§ **INFORMATION SHOWN**
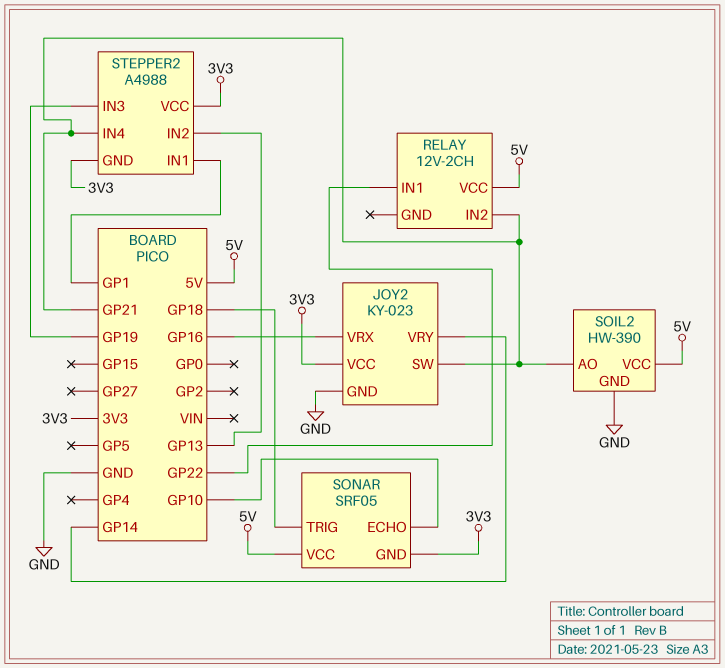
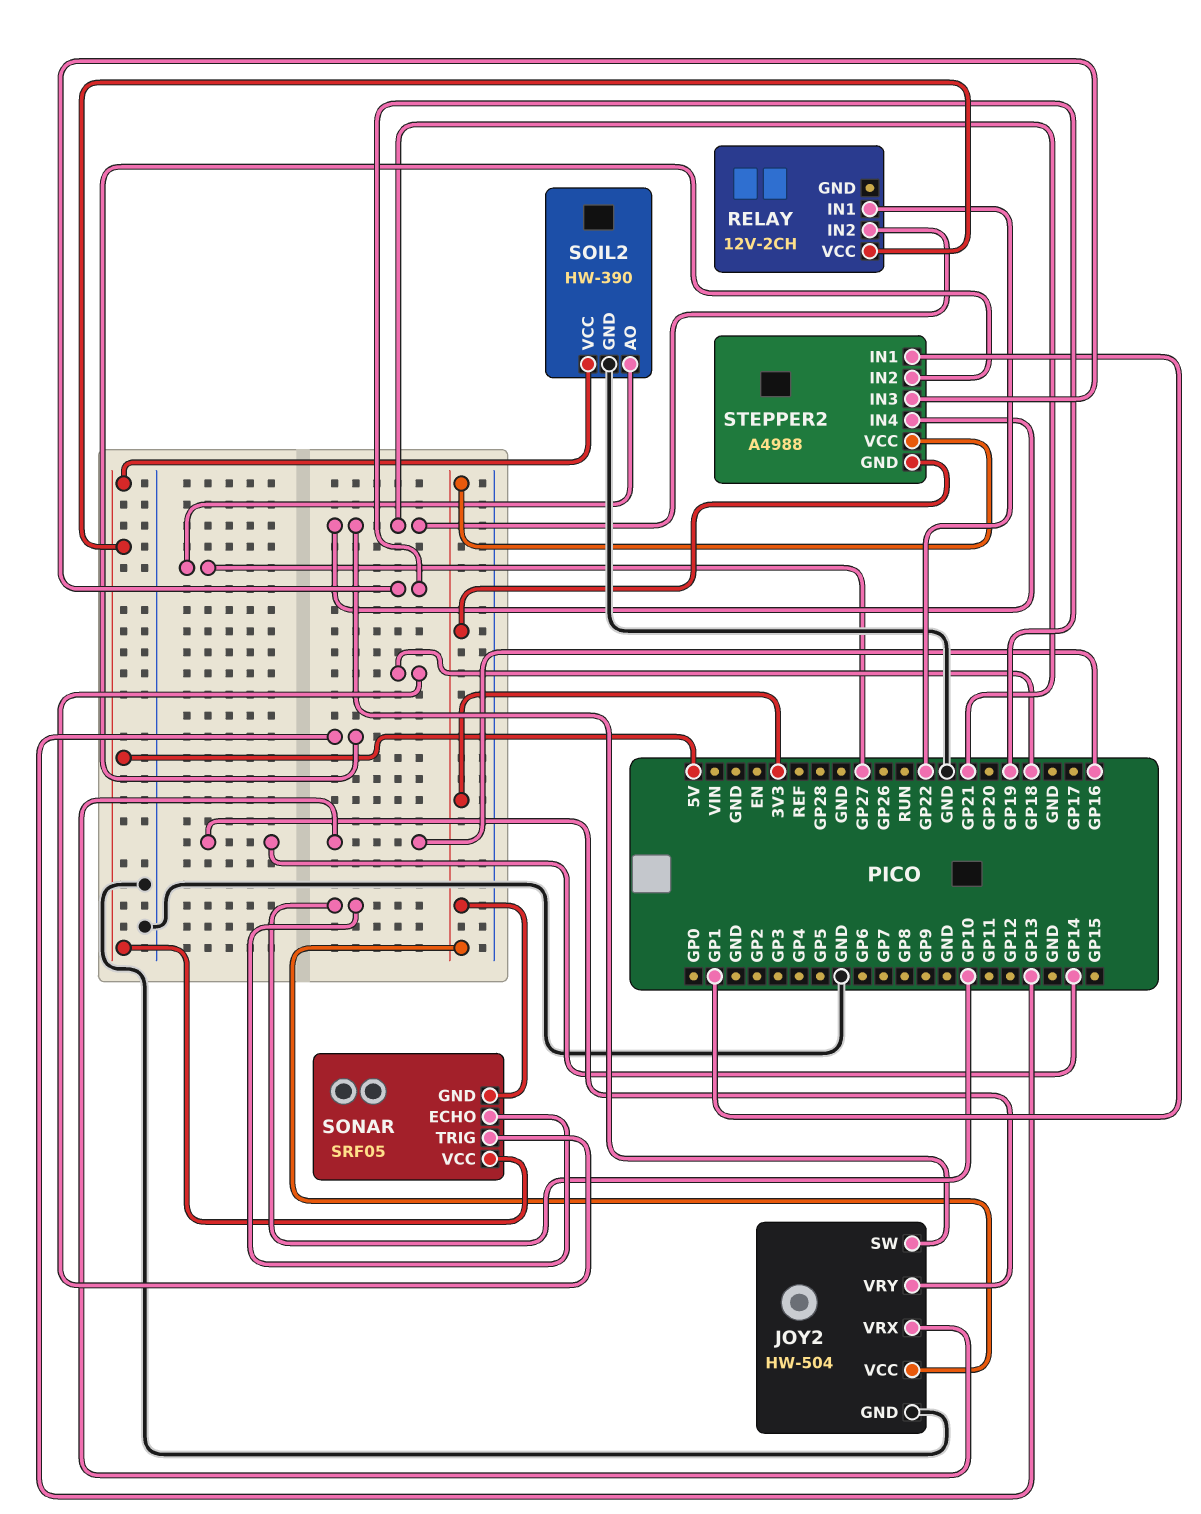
JOY2: KY-023 -> HW-504
SOIL2 pin AO: GP21 -> GP27

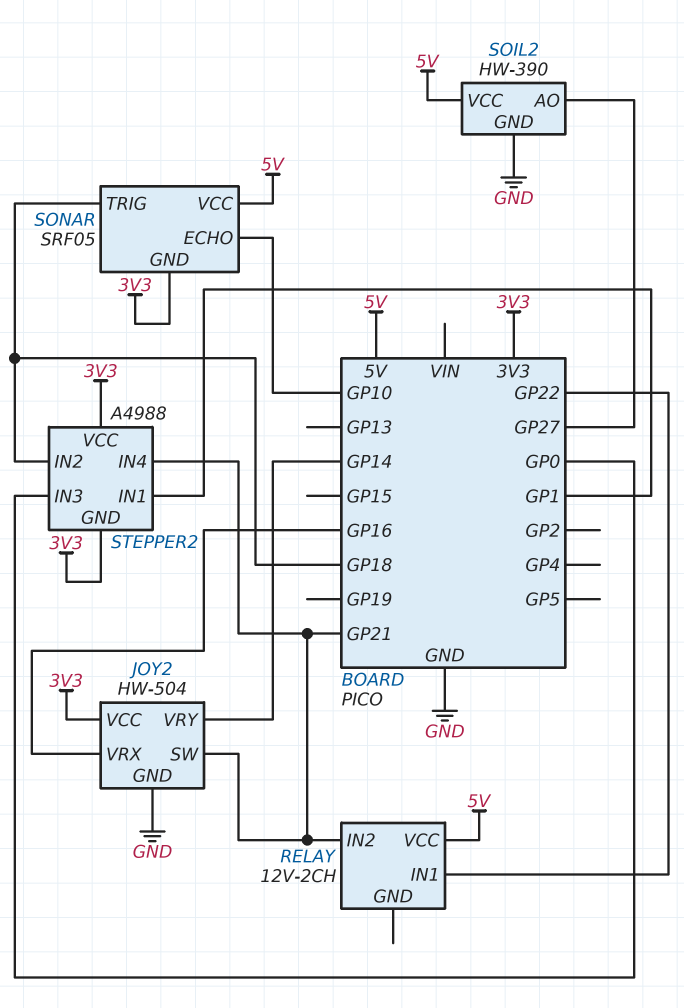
STEPPER2 pin IN2: GP13 -> GP18
STEPPER2 pin IN3: GP19 -> GP0

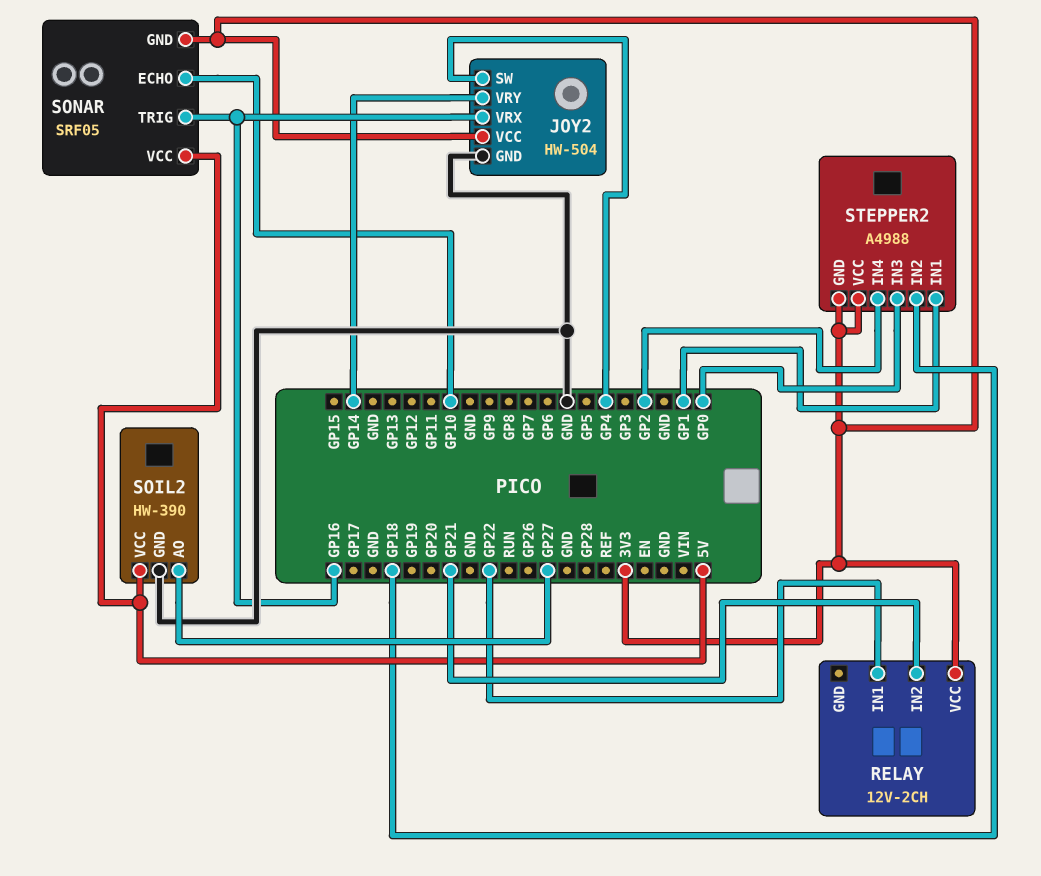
JOY2 pin SW: GP21 -> GP4
RELAY pin VCC: 5V -> 3V3
SONAR pin TRIG: GP18 -> GP16
STEPPER2 pin IN4: GP21 -> GP2

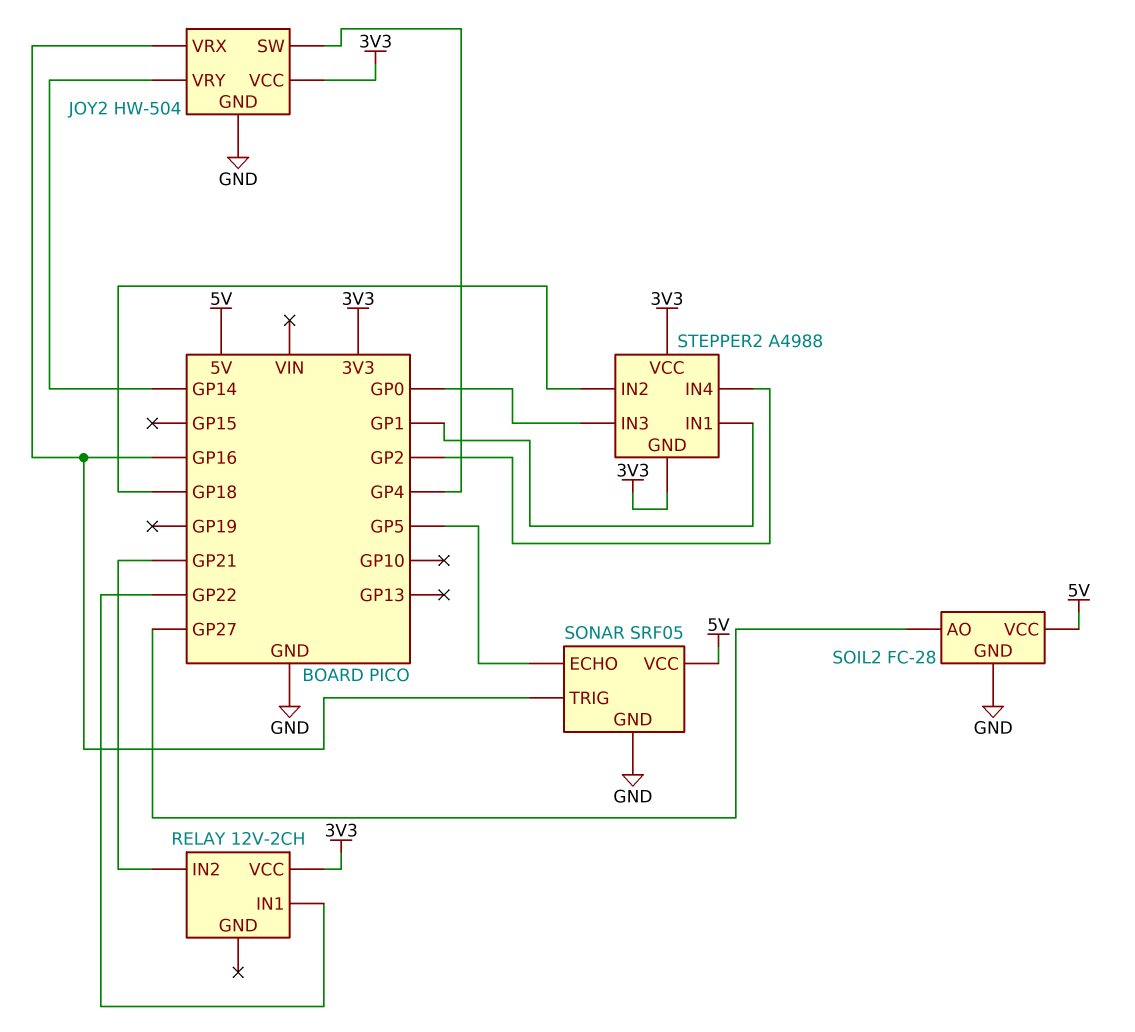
SOIL2: HW-390 -> FC-28
SONAR pin ECHO: GP10 -> GP5
SONAR pin GND: 3V3 -> GND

§ **EXERCISE OBJECTIVE**
Nothing but the lines from the one that holds "RELAY pin VCC: 5V -> 3V3" through the end of the data should appear, written out exactly, without pictures.

§ **SOLUTION**
RELAY pin VCC: 5V -> 3V3
SONAR pin TRIG: GP18 -> GP16
STEPPER2 pin IN4: GP21 -> GP2

SOIL2: HW-390 -> FC-28
SONAR pin ECHO: GP10 -> GP5
SONAR pin GND: 3V3 -> GND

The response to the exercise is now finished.